══ EXERCISE MATERIALS ══

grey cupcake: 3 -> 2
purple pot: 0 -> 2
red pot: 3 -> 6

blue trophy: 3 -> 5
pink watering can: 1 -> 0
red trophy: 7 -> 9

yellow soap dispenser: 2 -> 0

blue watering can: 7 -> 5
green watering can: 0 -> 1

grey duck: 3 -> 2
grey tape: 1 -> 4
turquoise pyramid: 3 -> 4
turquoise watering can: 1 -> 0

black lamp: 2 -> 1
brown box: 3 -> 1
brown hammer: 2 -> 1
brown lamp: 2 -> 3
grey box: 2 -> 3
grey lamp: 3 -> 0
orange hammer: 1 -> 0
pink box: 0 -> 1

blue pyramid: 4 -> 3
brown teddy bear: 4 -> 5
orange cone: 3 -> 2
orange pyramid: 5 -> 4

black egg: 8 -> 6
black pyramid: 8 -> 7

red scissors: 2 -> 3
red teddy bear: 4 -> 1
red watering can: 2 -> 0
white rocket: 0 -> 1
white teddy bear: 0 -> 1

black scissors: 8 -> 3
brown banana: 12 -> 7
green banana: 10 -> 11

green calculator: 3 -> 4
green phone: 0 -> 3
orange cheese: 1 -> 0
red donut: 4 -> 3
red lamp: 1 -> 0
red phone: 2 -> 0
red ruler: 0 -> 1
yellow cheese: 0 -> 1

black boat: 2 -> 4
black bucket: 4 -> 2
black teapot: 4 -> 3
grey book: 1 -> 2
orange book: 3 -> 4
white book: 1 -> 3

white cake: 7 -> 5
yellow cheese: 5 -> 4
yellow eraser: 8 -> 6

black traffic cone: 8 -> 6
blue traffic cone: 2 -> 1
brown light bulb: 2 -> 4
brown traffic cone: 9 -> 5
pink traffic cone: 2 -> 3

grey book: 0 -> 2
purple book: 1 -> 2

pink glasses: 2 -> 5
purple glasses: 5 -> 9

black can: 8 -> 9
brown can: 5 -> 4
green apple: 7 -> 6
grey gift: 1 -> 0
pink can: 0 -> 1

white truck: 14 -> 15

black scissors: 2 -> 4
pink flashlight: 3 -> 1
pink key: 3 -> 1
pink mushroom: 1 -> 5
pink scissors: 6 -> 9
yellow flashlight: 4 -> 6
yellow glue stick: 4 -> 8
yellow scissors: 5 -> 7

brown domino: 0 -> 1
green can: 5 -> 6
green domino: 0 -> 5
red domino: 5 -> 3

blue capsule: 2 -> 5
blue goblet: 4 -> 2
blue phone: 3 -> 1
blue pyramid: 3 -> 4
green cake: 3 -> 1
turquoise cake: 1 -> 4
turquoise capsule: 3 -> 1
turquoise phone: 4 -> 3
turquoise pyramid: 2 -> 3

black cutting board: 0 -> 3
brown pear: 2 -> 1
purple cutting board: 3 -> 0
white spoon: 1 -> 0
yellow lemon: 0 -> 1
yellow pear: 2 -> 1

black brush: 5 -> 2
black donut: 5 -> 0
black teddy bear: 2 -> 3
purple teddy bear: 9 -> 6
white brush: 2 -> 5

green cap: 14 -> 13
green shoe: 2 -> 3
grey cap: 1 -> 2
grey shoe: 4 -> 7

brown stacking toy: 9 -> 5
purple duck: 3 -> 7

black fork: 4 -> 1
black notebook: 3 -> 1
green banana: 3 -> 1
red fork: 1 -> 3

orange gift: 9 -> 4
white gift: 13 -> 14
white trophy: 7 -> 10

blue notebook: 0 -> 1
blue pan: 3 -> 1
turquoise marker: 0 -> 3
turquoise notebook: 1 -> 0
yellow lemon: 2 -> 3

═══

* WHAT TO DO:
Give back the entries above precisely as they appear.

* EXERCISE RESULT:
grey cupcake: 3 -> 2
purple pot: 0 -> 2
red pot: 3 -> 6

blue trophy: 3 -> 5
pink watering can: 1 -> 0
red trophy: 7 -> 9

yellow soap dispenser: 2 -> 0

blue watering can: 7 -> 5
green watering can: 0 -> 1

grey duck: 3 -> 2
grey tape: 1 -> 4
turquoise pyramid: 3 -> 4
turquoise watering can: 1 -> 0

black lamp: 2 -> 1
brown box: 3 -> 1
brown hammer: 2 -> 1
brown lamp: 2 -> 3
grey box: 2 -> 3
grey lamp: 3 -> 0
orange hammer: 1 -> 0
pink box: 0 -> 1

blue pyramid: 4 -> 3
brown teddy bear: 4 -> 5
orange cone: 3 -> 2
orange pyramid: 5 -> 4

black egg: 8 -> 6
black pyramid: 8 -> 7

red scissors: 2 -> 3
red teddy bear: 4 -> 1
red watering can: 2 -> 0
white rocket: 0 -> 1
white teddy bear: 0 -> 1

black scissors: 8 -> 3
brown banana: 12 -> 7
green banana: 10 -> 11

green calculator: 3 -> 4
green phone: 0 -> 3
orange cheese: 1 -> 0
red donut: 4 -> 3
red lamp: 1 -> 0
red phone: 2 -> 0
red ruler: 0 -> 1
yellow cheese: 0 -> 1

black boat: 2 -> 4
black bucket: 4 -> 2
black teapot: 4 -> 3
grey book: 1 -> 2
orange book: 3 -> 4
white book: 1 -> 3

white cake: 7 -> 5
yellow cheese: 5 -> 4
yellow eraser: 8 -> 6

black traffic cone: 8 -> 6
blue traffic cone: 2 -> 1
brown light bulb: 2 -> 4
brown traffic cone: 9 -> 5
pink traffic cone: 2 -> 3

grey book: 0 -> 2
purple book: 1 -> 2

pink glasses: 2 -> 5
purple glasses: 5 -> 9

black can: 8 -> 9
brown can: 5 -> 4
green apple: 7 -> 6
grey gift: 1 -> 0
pink can: 0 -> 1

white truck: 14 -> 15

black scissors: 2 -> 4
pink flashlight: 3 -> 1
pink key: 3 -> 1
pink mushroom: 1 -> 5
pink scissors: 6 -> 9
yellow flashlight: 4 -> 6
yellow glue stick: 4 -> 8
yellow scissors: 5 -> 7

brown domino: 0 -> 1
green can: 5 -> 6
green domino: 0 -> 5
red domino: 5 -> 3

blue capsule: 2 -> 5
blue goblet: 4 -> 2
blue phone: 3 -> 1
blue pyramid: 3 -> 4
green cake: 3 -> 1
turquoise cake: 1 -> 4
turquoise capsule: 3 -> 1
turquoise phone: 4 -> 3
turquoise pyramid: 2 -> 3

black cutting board: 0 -> 3
brown pear: 2 -> 1
purple cutting board: 3 -> 0
white spoon: 1 -> 0
yellow lemon: 0 -> 1
yellow pear: 2 -> 1

black brush: 5 -> 2
black donut: 5 -> 0
black teddy bear: 2 -> 3
purple teddy bear: 9 -> 6
white brush: 2 -> 5

green cap: 14 -> 13
green shoe: 2 -> 3
grey cap: 1 -> 2
grey shoe: 4 -> 7

brown stacking toy: 9 -> 5
purple duck: 3 -> 7

black fork: 4 -> 1
black notebook: 3 -> 1
green banana: 3 -> 1
red fork: 1 -> 3

orange gift: 9 -> 4
white gift: 13 -> 14
white trophy: 7 -> 10

blue notebook: 0 -> 1
blue pan: 3 -> 1
turquoise marker: 0 -> 3
turquoise notebook: 1 -> 0
yellow lemon: 2 -> 3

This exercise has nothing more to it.